**Before-and-after scene images:**
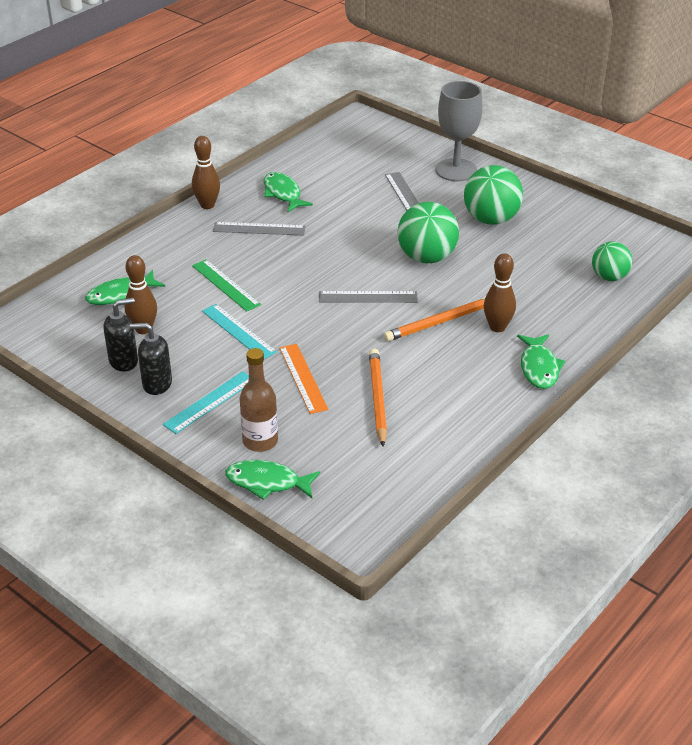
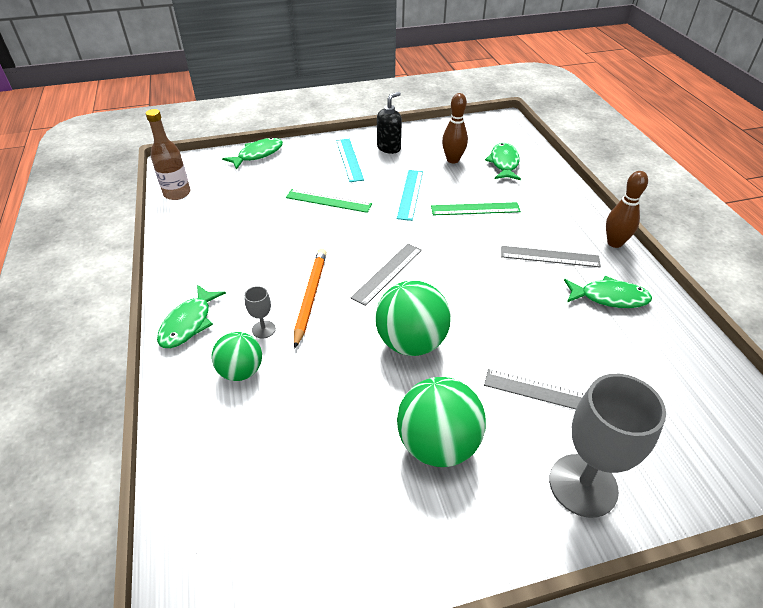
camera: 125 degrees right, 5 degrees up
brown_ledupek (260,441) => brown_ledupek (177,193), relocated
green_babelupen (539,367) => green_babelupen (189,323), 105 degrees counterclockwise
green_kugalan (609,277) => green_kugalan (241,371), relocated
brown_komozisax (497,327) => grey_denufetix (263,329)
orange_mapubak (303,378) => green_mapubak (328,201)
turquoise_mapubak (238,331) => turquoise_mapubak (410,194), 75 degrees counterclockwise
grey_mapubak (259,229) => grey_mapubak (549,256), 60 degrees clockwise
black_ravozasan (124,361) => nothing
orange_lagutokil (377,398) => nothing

**Task item:** Please quote nothing but the lines from the line with "green_kugalan (609,277) =>" through the end of the data above, exactly as written, ends included.

**Response:**
green_kugalan (609,277) => green_kugalan (241,371), relocated
brown_komozisax (497,327) => grey_denufetix (263,329)
orange_mapubak (303,378) => green_mapubak (328,201)
turquoise_mapubak (238,331) => turquoise_mapubak (410,194), 75 degrees counterclockwise
grey_mapubak (259,229) => grey_mapubak (549,256), 60 degrees clockwise
black_ravozasan (124,361) => nothing
orange_lagutokil (377,398) => nothing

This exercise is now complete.